* TASK BRIEF:
Find how many lines in the material hold the word "domino", then state that number and nothing more.

* DATA SECTION:
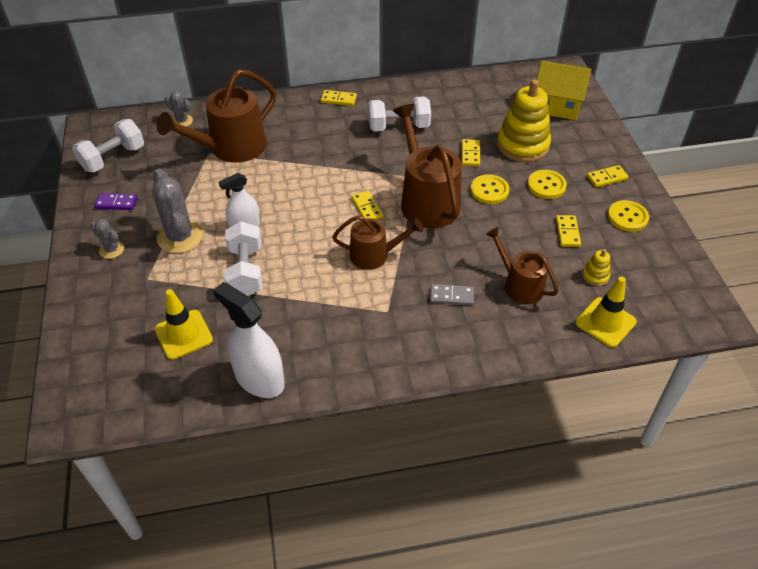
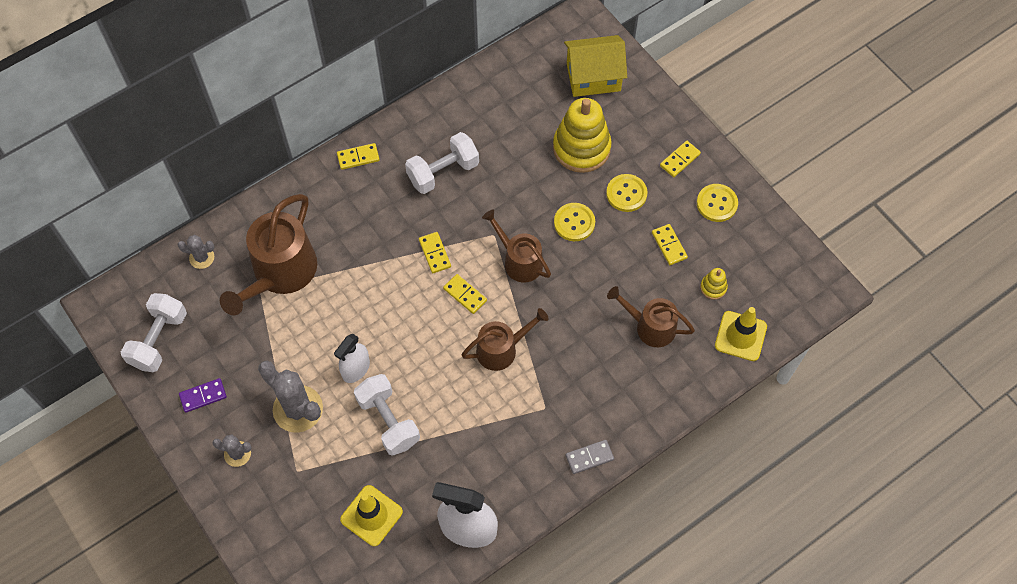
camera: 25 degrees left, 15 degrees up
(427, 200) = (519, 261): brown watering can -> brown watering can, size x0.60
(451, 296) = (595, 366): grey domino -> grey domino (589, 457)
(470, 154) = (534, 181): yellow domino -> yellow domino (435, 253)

* RESULT OF THE EXERCISE:
2